■ AVAILABLE DATA ■
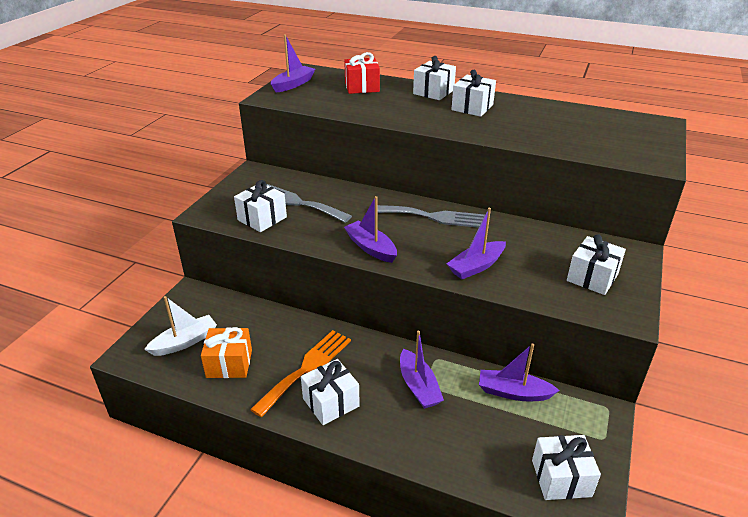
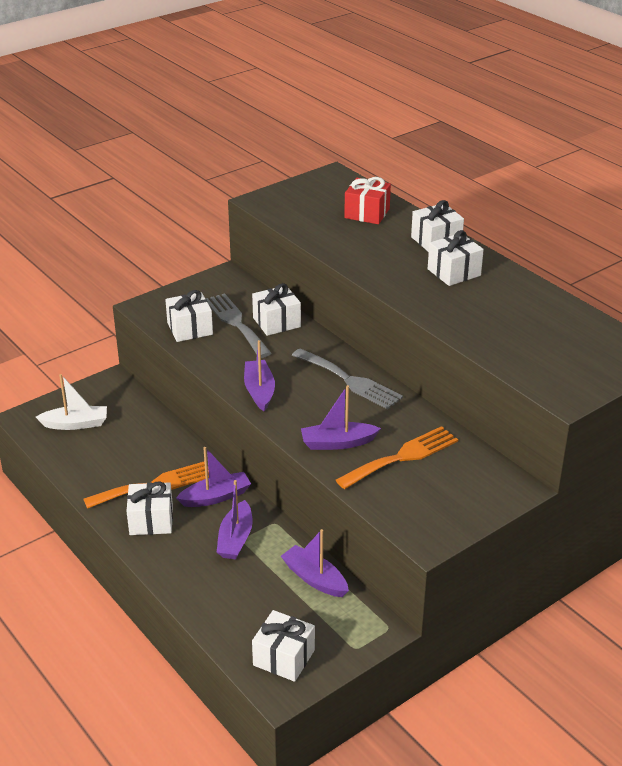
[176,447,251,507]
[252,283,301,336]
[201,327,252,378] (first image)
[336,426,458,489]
---
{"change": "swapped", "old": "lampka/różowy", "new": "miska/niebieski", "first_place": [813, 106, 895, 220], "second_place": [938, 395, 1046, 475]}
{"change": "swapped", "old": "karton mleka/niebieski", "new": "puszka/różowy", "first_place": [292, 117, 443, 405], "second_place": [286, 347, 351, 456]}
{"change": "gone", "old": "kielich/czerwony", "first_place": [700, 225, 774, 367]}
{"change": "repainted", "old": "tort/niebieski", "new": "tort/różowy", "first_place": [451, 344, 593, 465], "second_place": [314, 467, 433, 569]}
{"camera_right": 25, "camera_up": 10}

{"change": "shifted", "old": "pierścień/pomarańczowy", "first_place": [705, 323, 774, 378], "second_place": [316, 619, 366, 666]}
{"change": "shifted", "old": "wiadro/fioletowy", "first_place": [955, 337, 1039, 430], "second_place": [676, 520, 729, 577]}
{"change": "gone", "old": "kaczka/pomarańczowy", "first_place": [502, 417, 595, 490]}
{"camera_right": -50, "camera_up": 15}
---
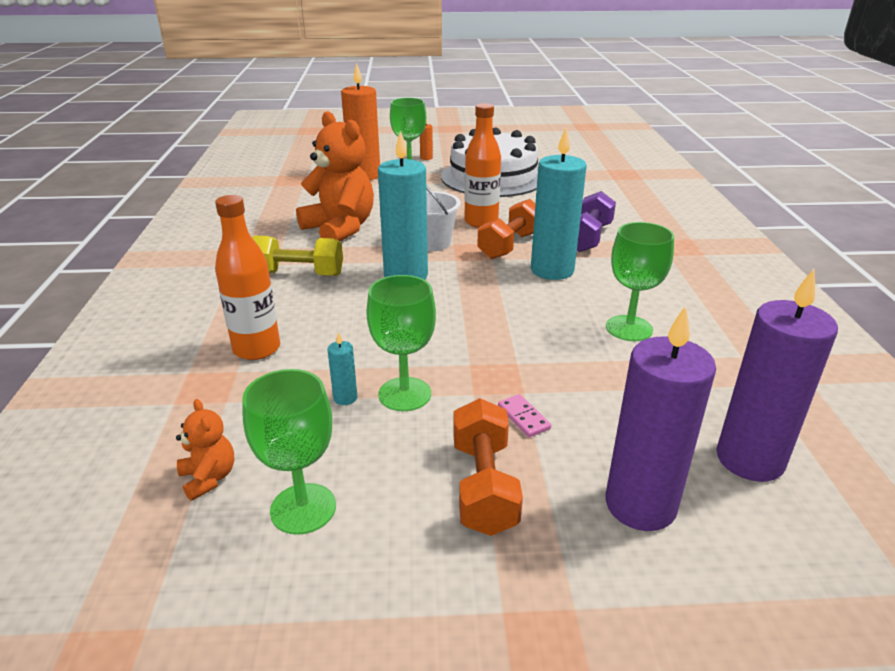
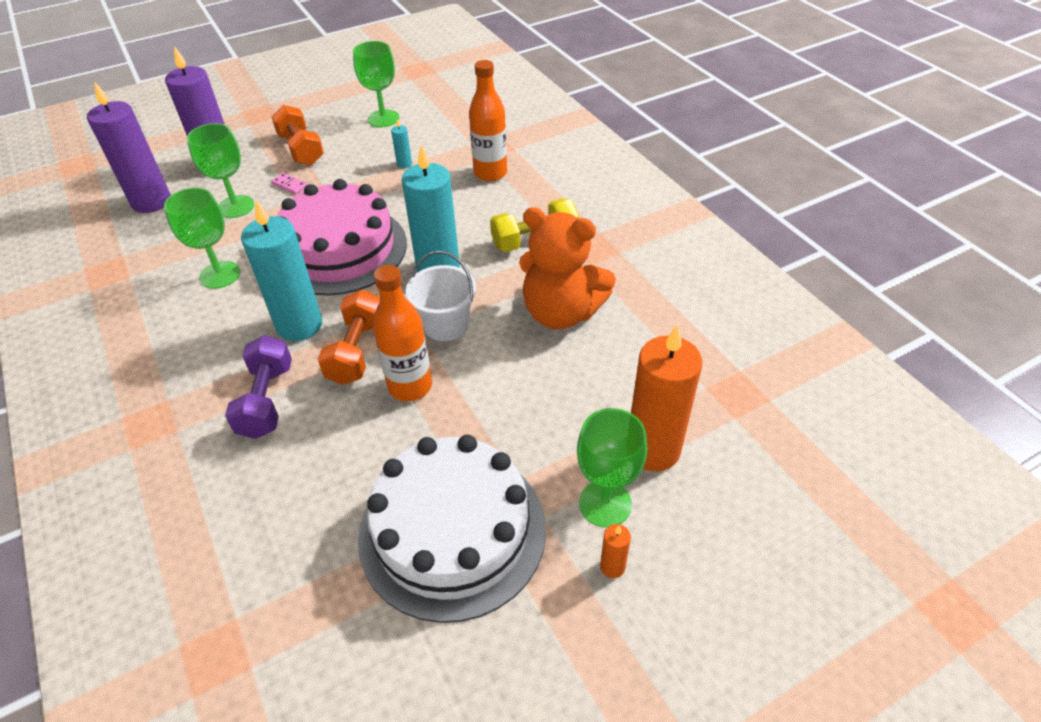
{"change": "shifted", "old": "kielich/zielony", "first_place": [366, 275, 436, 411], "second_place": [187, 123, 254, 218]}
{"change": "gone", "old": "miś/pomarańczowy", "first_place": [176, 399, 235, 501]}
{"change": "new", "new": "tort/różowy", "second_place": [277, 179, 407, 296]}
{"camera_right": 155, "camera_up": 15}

■ YOUR TASK ■
Only the number is wanted: how many lines in the material above contain the string "swapped"?

■ YOUR RESPONSE ■
2